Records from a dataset
━━━━━━━━━━━━━━━━

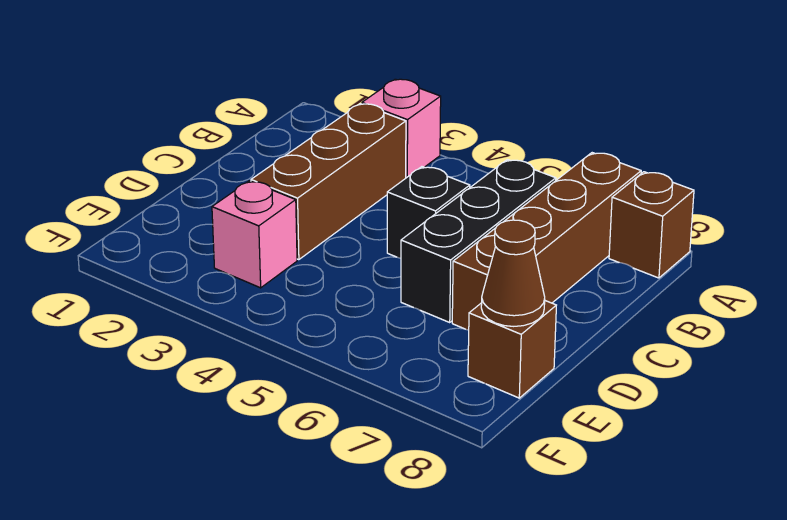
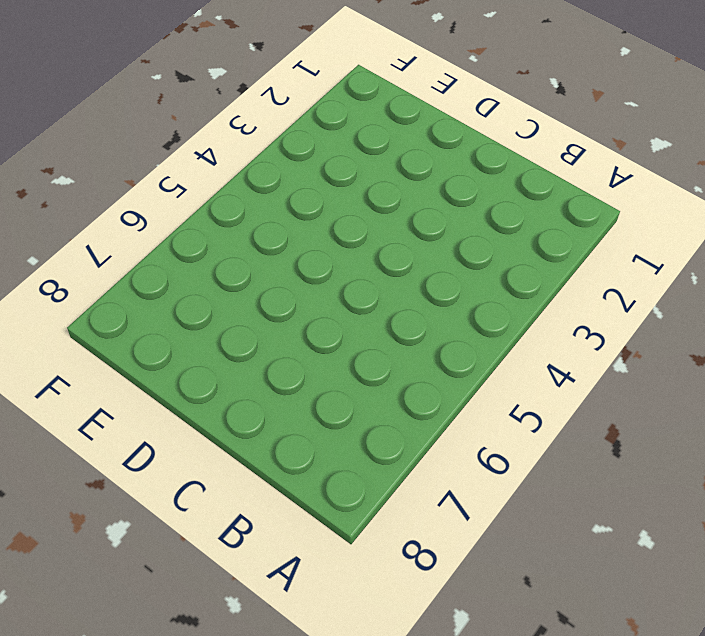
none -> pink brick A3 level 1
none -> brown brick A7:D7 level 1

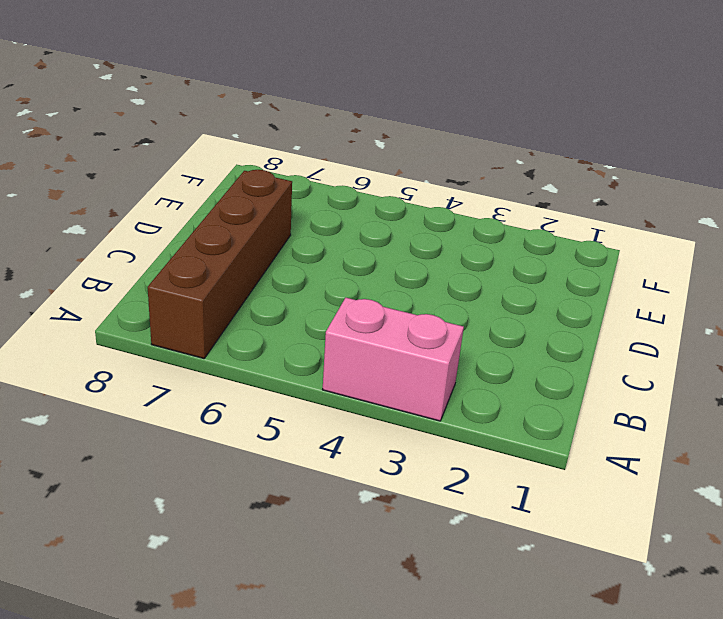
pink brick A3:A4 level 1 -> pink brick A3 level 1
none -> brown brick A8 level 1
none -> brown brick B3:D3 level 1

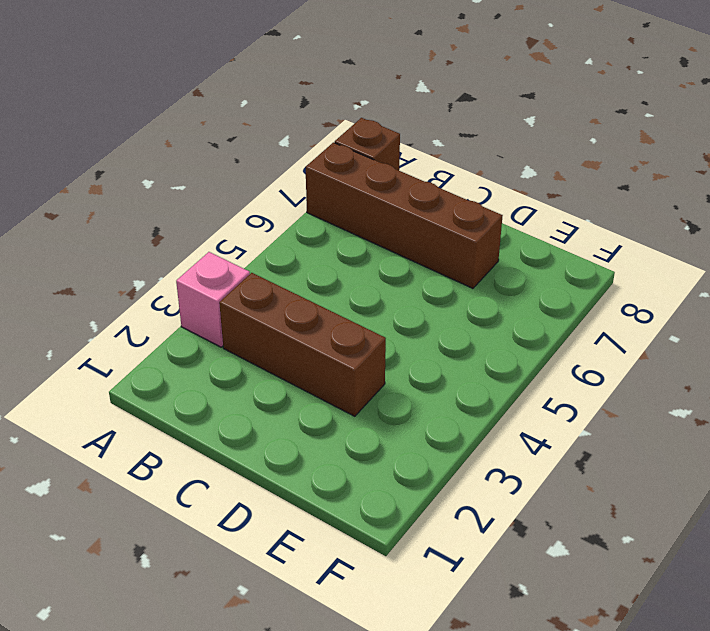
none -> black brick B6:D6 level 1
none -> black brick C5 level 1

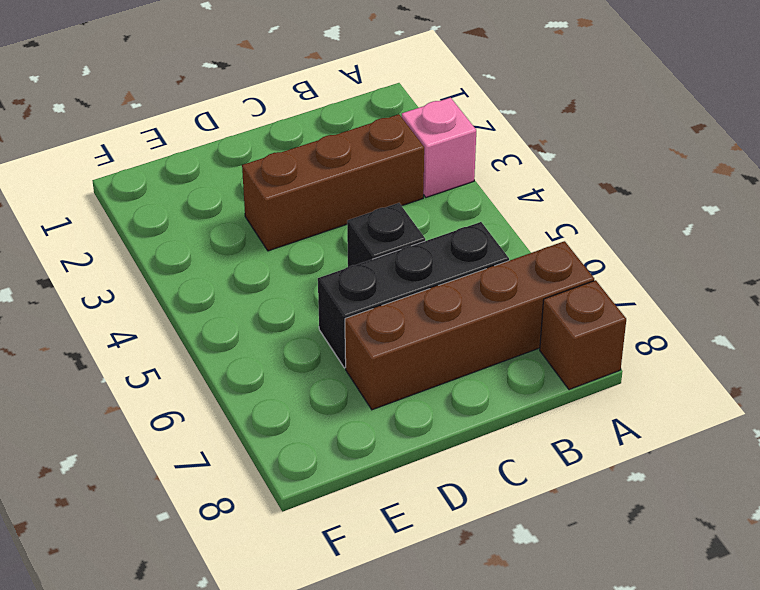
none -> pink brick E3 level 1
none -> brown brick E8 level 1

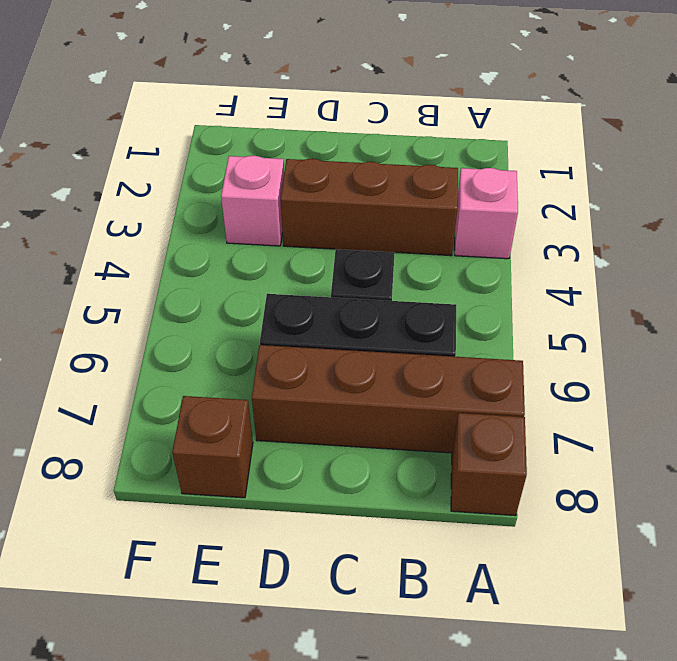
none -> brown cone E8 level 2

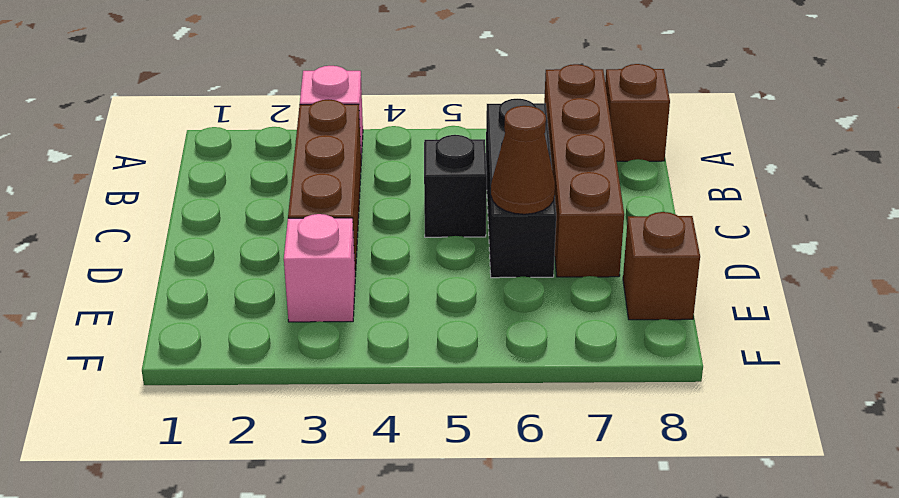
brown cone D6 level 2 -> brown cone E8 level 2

━━━━━━━━━━━━━━━━

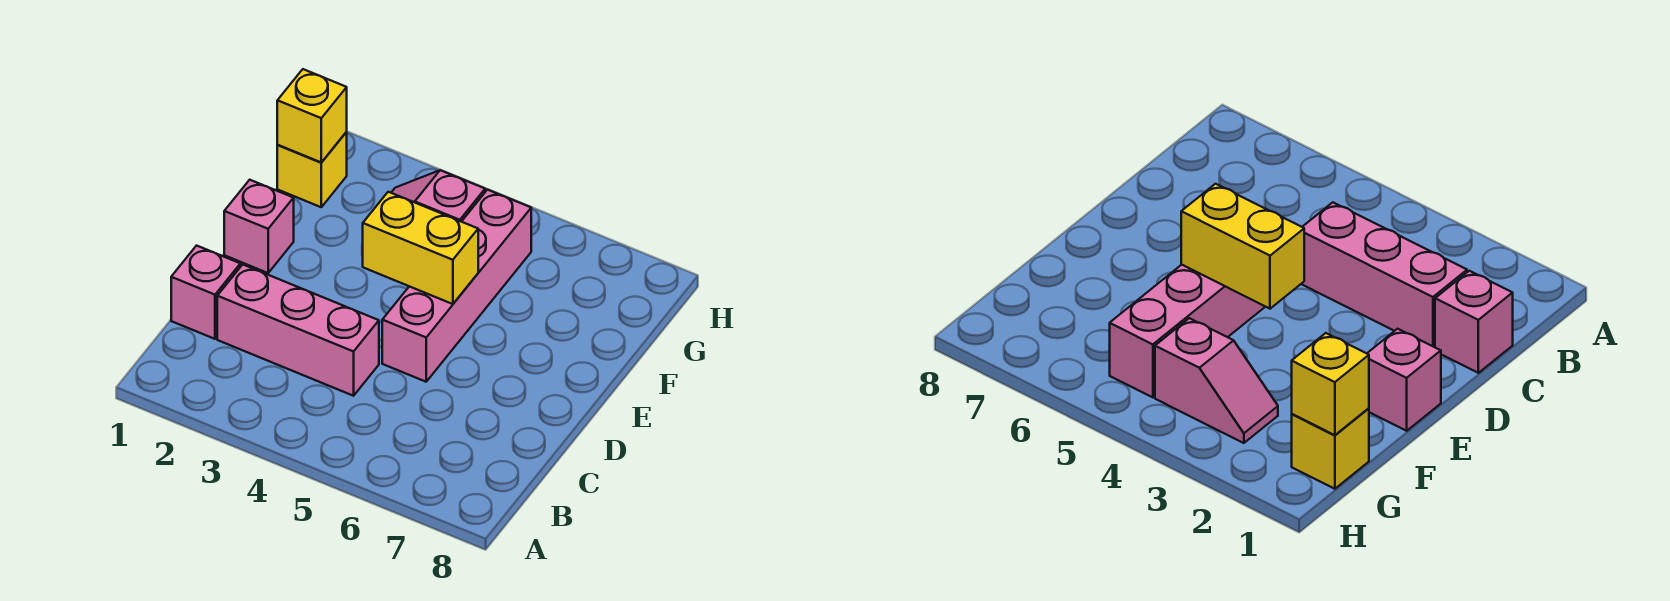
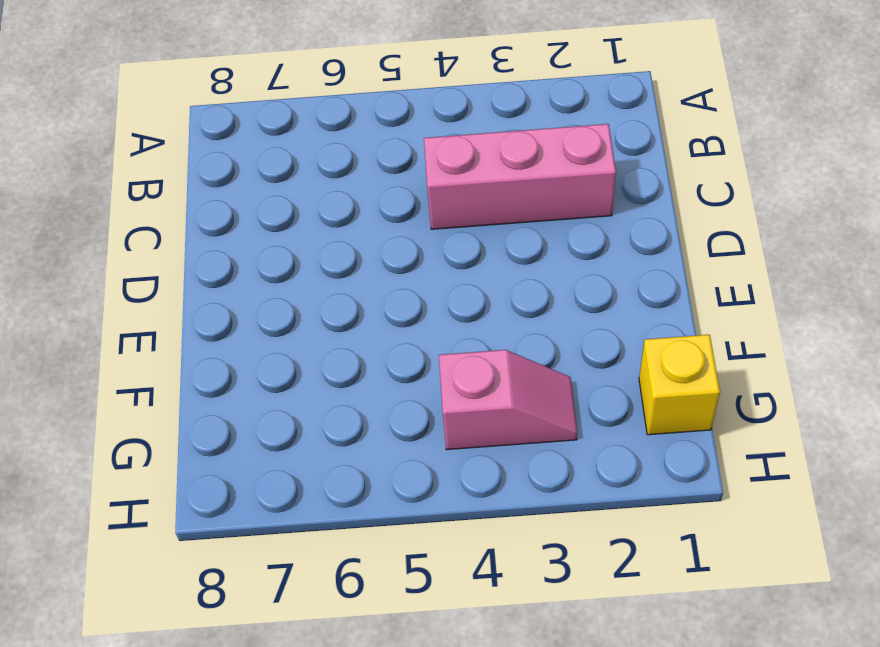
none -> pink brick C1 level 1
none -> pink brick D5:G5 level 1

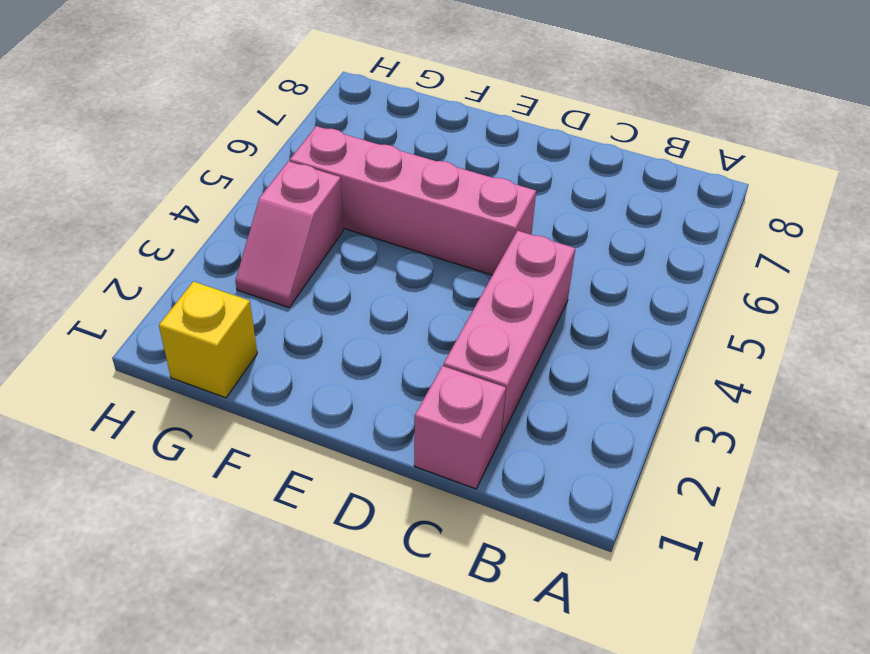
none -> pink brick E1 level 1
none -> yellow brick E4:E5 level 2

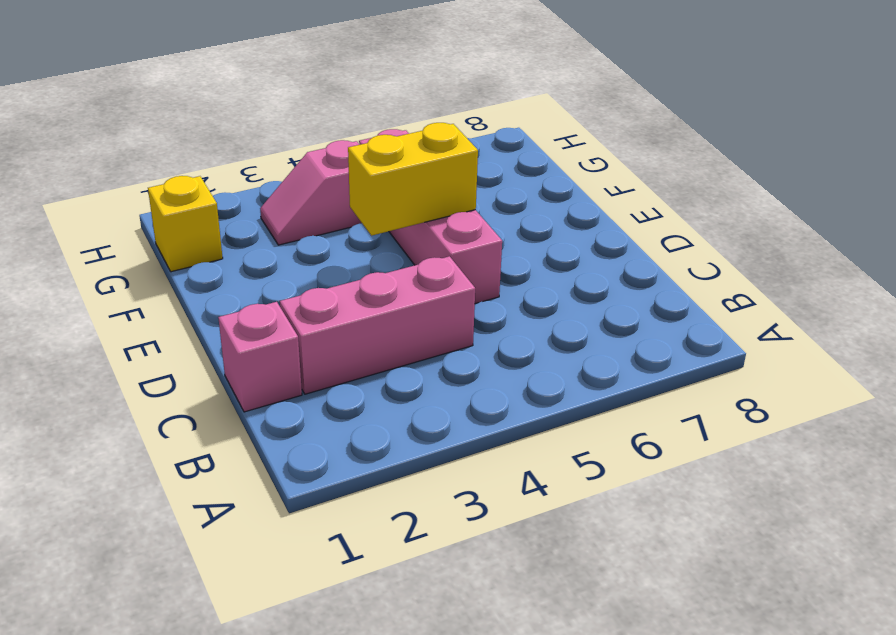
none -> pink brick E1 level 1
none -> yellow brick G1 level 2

━━━━━━━━━━━━━━━━

### Your assignment
Look above for the line with "none -> pink brick A3 level 1" and the line with "brown cone D6", then copy exactly the lines from the first through the second, both kept, with no pictures.

### Written response
none -> pink brick A3 level 1
none -> brown brick A7:D7 level 1

pink brick A3:A4 level 1 -> pink brick A3 level 1
none -> brown brick A8 level 1
none -> brown brick B3:D3 level 1

none -> black brick B6:D6 level 1
none -> black brick C5 level 1

none -> pink brick E3 level 1
none -> brown brick E8 level 1

none -> brown cone E8 level 2

brown cone D6 level 2 -> brown cone E8 level 2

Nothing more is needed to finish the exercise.